Exercise — Once you reach the line containing "red lamp [319,145,413,267]" in the entries below, write out that line and each one after it down to the line containing "grey spoon [589,206,614,241] -> none", exactly and with nothing added.

Source data —
________________

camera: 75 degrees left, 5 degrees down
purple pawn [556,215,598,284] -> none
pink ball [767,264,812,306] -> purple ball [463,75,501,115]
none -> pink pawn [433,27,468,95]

________________

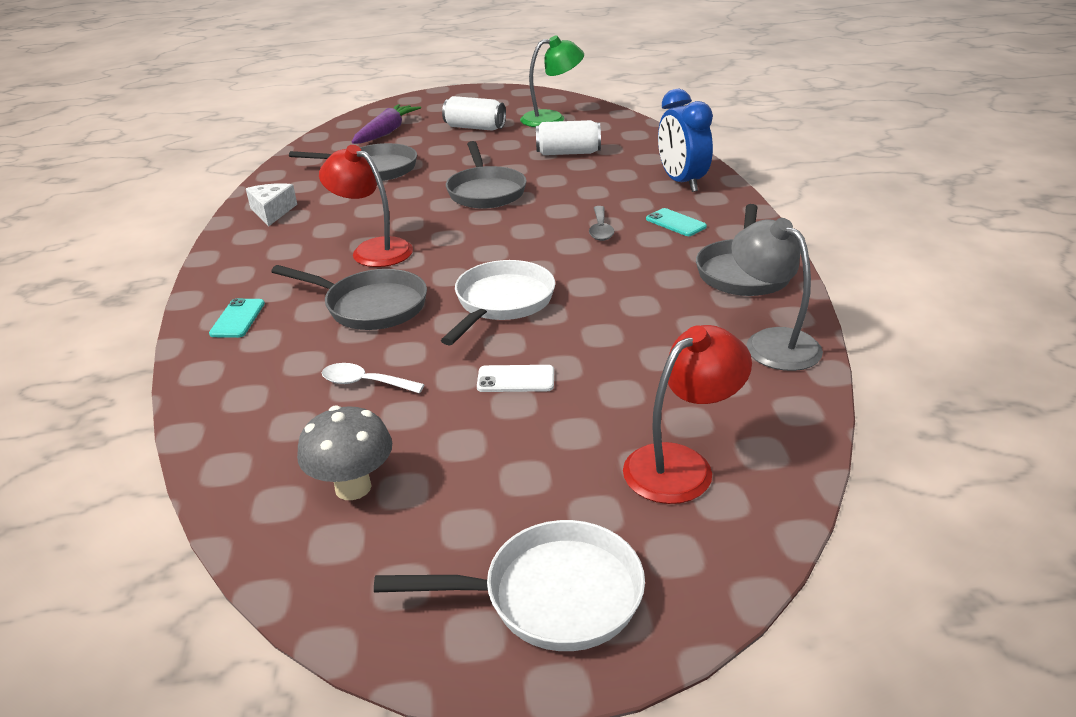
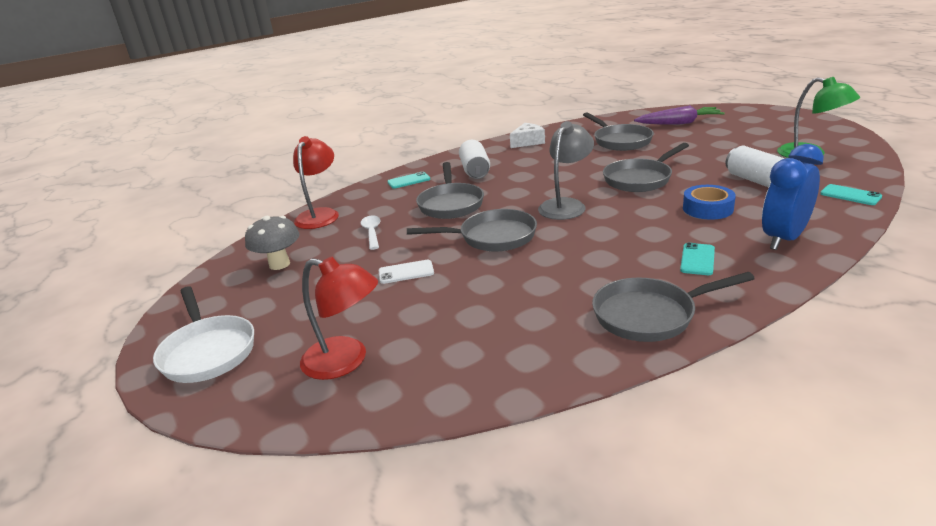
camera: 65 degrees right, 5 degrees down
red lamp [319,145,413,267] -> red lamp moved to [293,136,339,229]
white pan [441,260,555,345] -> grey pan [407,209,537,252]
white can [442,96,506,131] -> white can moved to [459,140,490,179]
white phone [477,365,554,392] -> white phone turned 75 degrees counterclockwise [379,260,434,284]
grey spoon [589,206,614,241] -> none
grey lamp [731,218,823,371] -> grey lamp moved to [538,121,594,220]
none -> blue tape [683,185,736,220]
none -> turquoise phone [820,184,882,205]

________________

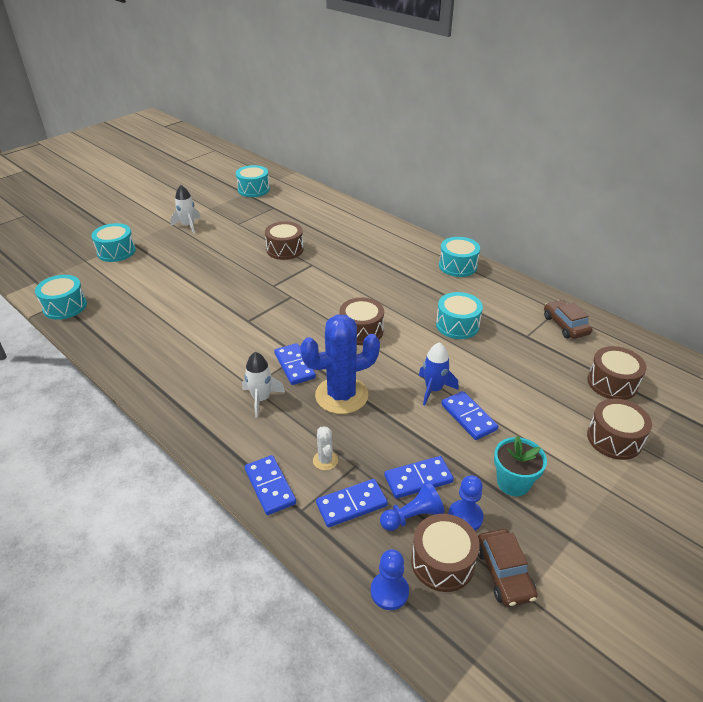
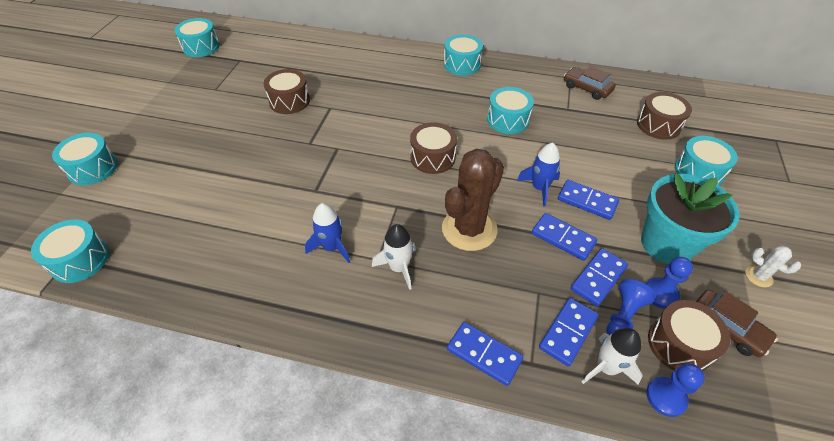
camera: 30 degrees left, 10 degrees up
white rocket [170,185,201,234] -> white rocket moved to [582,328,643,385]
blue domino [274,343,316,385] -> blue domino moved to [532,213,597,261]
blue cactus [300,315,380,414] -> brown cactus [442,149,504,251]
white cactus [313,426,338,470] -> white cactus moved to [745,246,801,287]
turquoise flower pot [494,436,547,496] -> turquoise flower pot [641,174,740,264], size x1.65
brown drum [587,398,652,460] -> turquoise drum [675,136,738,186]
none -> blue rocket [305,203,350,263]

________________

Task result —
red lamp [319,145,413,267] -> red lamp moved to [293,136,339,229]
white pan [441,260,555,345] -> grey pan [407,209,537,252]
white can [442,96,506,131] -> white can moved to [459,140,490,179]
white phone [477,365,554,392] -> white phone turned 75 degrees counterclockwise [379,260,434,284]
grey spoon [589,206,614,241] -> none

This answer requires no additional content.